> **What you need to do**:
Please copy the records below word for word, leaving out the pictures.

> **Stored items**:
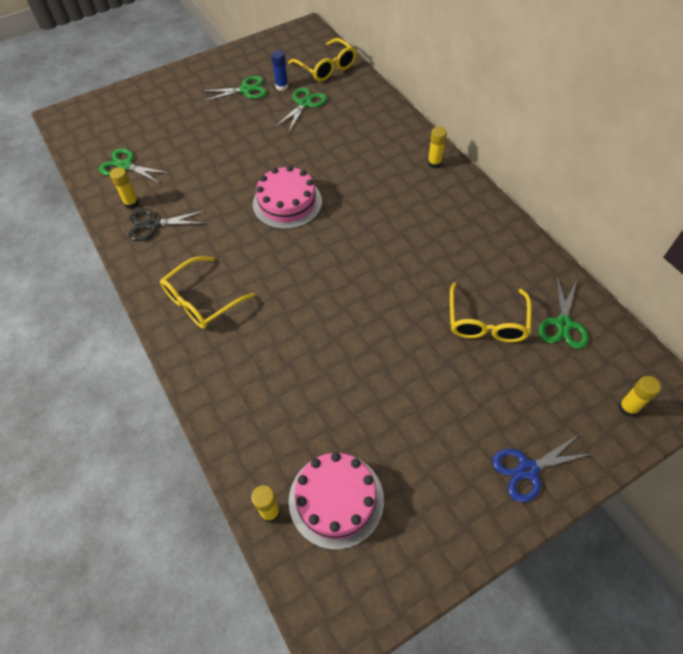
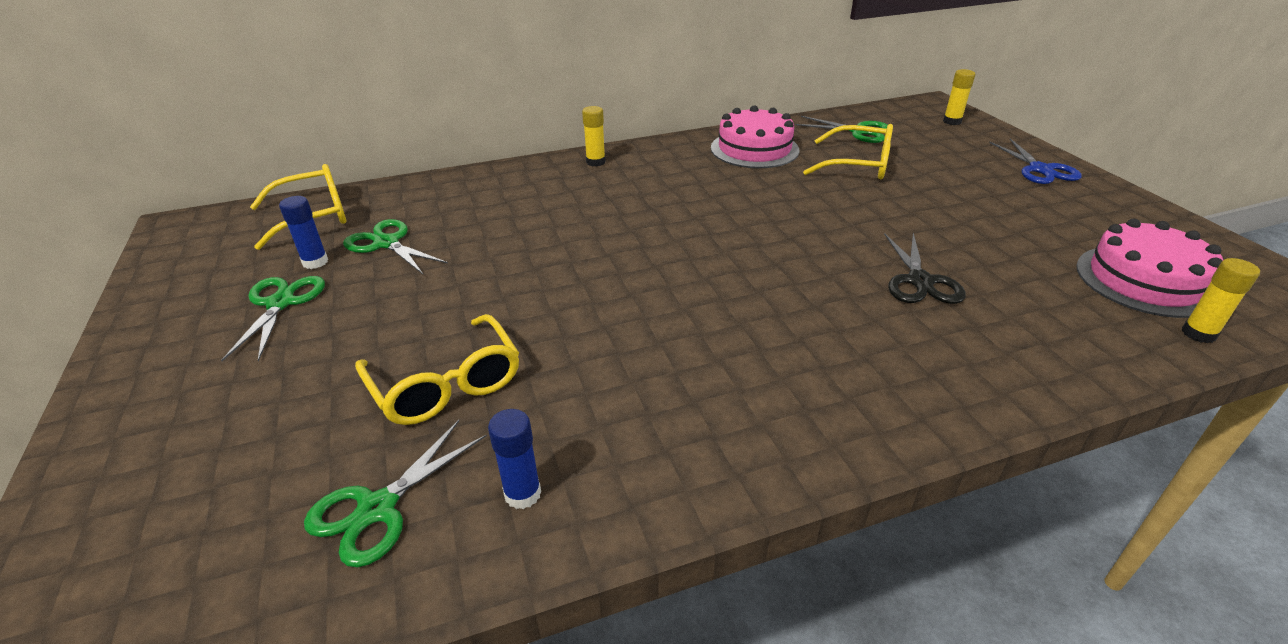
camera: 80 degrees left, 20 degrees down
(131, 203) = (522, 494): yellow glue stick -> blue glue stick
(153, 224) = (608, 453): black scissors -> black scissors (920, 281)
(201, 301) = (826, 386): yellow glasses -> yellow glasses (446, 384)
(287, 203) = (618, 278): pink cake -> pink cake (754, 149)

> **Problem solution**:
camera: 80 degrees left, 20 degrees down
(131, 203) = (522, 494): yellow glue stick -> blue glue stick
(153, 224) = (608, 453): black scissors -> black scissors (920, 281)
(201, 301) = (826, 386): yellow glasses -> yellow glasses (446, 384)
(287, 203) = (618, 278): pink cake -> pink cake (754, 149)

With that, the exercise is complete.